### Difference listings:
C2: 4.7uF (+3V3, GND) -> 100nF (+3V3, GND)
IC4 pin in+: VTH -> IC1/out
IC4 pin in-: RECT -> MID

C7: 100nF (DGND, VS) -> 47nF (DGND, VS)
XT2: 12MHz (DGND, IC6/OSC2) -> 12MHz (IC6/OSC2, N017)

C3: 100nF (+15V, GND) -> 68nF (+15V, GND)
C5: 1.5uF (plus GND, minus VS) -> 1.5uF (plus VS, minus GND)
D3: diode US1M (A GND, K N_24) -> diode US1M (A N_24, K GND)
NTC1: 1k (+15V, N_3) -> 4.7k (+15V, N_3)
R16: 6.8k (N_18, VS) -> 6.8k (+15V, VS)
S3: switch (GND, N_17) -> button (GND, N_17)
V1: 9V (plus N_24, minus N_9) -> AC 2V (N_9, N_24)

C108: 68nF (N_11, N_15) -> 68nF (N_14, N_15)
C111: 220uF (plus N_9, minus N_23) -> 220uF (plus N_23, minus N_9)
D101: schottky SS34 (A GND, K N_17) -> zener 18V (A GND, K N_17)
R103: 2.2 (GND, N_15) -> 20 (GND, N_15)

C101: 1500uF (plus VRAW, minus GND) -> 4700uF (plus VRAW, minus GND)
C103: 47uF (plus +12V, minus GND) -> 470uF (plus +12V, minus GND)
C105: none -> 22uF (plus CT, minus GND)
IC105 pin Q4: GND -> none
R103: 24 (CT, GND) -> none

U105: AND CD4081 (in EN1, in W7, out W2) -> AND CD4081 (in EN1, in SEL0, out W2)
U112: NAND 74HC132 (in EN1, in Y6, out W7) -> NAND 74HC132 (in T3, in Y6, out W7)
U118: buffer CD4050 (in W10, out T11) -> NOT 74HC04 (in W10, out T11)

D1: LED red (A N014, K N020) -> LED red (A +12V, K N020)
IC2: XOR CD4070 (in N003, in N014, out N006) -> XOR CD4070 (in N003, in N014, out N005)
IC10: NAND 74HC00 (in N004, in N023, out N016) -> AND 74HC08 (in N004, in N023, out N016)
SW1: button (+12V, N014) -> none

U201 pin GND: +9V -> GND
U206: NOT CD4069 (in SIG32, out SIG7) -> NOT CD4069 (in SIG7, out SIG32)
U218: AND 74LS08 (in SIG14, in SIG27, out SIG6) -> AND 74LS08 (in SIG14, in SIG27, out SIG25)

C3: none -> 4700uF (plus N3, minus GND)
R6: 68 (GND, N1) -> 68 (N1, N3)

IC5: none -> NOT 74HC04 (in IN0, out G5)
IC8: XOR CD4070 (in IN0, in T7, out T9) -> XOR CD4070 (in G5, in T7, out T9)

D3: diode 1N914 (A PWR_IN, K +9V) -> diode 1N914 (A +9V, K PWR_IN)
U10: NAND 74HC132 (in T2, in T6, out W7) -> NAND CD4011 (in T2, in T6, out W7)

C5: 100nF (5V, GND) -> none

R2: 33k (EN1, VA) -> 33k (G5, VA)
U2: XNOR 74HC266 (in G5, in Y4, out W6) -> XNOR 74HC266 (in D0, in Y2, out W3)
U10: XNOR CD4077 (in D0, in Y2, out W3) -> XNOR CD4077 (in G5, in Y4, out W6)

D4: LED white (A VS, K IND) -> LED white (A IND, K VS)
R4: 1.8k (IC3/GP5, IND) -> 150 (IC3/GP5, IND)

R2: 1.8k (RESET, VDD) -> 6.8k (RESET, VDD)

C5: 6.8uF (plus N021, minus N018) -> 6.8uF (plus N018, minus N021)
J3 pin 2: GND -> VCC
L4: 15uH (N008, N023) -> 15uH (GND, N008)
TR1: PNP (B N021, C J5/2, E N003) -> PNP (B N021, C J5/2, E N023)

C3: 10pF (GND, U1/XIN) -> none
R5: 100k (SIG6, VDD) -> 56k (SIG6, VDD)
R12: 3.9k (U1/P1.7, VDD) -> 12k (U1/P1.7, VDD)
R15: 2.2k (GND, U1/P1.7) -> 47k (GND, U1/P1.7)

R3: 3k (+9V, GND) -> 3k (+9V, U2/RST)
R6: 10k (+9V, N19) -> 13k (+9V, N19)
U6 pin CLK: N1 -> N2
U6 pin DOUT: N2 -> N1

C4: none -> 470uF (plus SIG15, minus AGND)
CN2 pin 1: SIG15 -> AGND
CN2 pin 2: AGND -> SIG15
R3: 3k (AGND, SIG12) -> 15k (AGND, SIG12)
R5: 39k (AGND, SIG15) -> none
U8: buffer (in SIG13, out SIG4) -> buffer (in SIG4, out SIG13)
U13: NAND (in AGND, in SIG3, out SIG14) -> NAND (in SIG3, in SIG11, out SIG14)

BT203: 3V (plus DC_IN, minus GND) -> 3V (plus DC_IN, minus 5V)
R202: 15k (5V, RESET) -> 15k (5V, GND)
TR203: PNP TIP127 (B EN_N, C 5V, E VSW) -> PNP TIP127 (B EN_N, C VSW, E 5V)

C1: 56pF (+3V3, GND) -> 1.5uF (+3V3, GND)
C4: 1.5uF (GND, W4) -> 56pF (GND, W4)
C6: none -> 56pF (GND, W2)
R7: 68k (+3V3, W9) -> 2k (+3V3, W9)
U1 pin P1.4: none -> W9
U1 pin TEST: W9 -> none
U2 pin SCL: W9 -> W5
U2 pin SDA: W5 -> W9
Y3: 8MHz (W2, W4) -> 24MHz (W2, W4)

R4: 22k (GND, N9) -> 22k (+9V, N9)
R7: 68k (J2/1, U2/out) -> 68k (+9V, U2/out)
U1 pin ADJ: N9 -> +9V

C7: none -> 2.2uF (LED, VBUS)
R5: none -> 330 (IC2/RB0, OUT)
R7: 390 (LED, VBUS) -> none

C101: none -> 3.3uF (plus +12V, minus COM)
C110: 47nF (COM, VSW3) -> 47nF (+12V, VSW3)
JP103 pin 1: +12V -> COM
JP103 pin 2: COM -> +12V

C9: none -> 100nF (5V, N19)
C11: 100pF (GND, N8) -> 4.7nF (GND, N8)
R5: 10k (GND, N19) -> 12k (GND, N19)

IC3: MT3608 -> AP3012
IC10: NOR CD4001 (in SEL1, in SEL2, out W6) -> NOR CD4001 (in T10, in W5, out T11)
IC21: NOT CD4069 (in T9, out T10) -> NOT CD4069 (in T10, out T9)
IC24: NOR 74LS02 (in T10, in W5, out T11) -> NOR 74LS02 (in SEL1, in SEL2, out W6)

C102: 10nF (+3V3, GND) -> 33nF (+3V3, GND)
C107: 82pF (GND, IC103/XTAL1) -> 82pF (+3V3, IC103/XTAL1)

### Exercise:
Every line from the line containing "C11: 100pF (GND, N8) -> 4.7nF (GND, N8)" through the line containing "C102: 10nF (+3V3, GND) -> 33nF (+3V3, GND)" in the records above must be retyped exactly. Leave out the rest.

### Task output:
C11: 100pF (GND, N8) -> 4.7nF (GND, N8)
R5: 10k (GND, N19) -> 12k (GND, N19)

IC3: MT3608 -> AP3012
IC10: NOR CD4001 (in SEL1, in SEL2, out W6) -> NOR CD4001 (in T10, in W5, out T11)
IC21: NOT CD4069 (in T9, out T10) -> NOT CD4069 (in T10, out T9)
IC24: NOR 74LS02 (in T10, in W5, out T11) -> NOR 74LS02 (in SEL1, in SEL2, out W6)

C102: 10nF (+3V3, GND) -> 33nF (+3V3, GND)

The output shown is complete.